#### Task to carry out:
All records below are to be repeated exactly, with the pictures left out.

#### Recorded data:

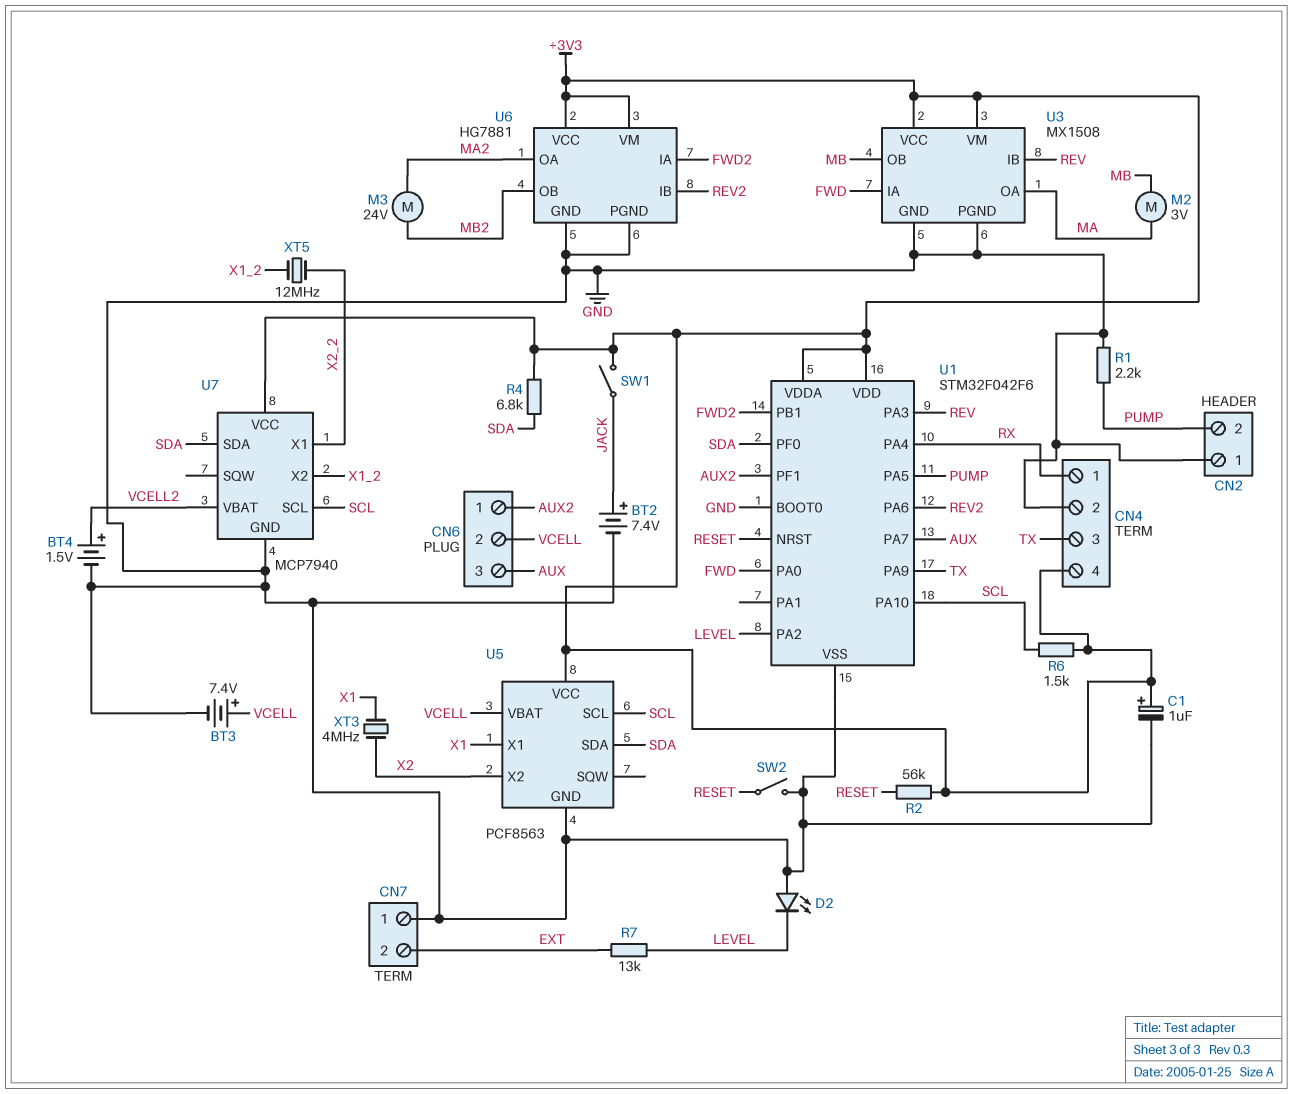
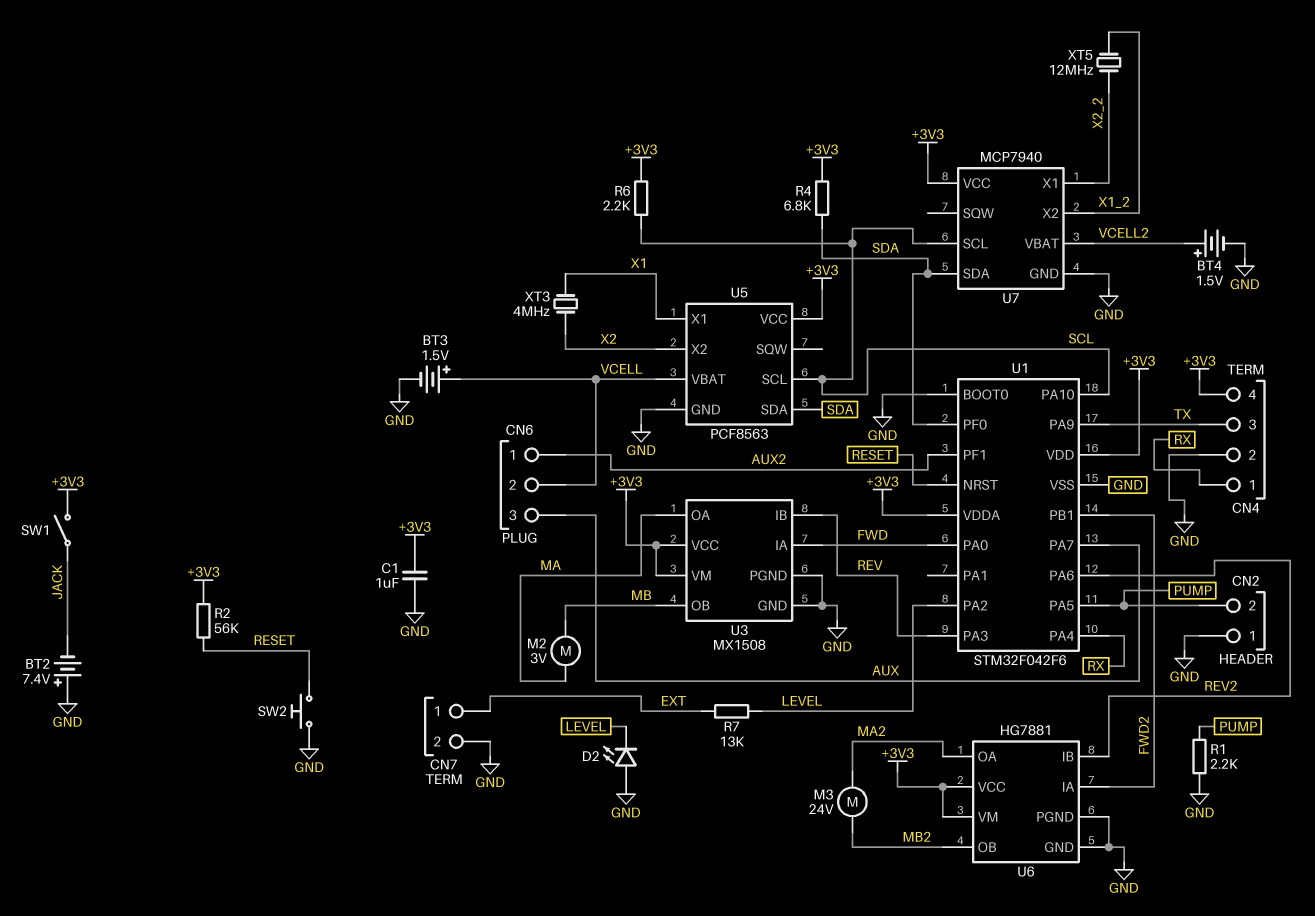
BT2: 7.4V (plus JACK, minus GND) -> 7.4V (plus GND, minus JACK)
BT3: 7.4V (plus VCELL, minus GND) -> 1.5V (plus VCELL, minus GND)
C1: 1uF (plus +3V3, minus GND) -> 1uF (+3V3, GND)
CN7 pin 1: GND -> EXT
CN7 pin 2: EXT -> GND
R6: 1.5k (+3V3, SCL) -> 2.2k (+3V3, SCL)
SW2: switch (GND, RESET) -> button (GND, RESET)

#### Written response:
BT2: 7.4V (plus JACK, minus GND) -> 7.4V (plus GND, minus JACK)
BT3: 7.4V (plus VCELL, minus GND) -> 1.5V (plus VCELL, minus GND)
C1: 1uF (plus +3V3, minus GND) -> 1uF (+3V3, GND)
CN7 pin 1: GND -> EXT
CN7 pin 2: EXT -> GND
R6: 1.5k (+3V3, SCL) -> 2.2k (+3V3, SCL)
SW2: switch (GND, RESET) -> button (GND, RESET)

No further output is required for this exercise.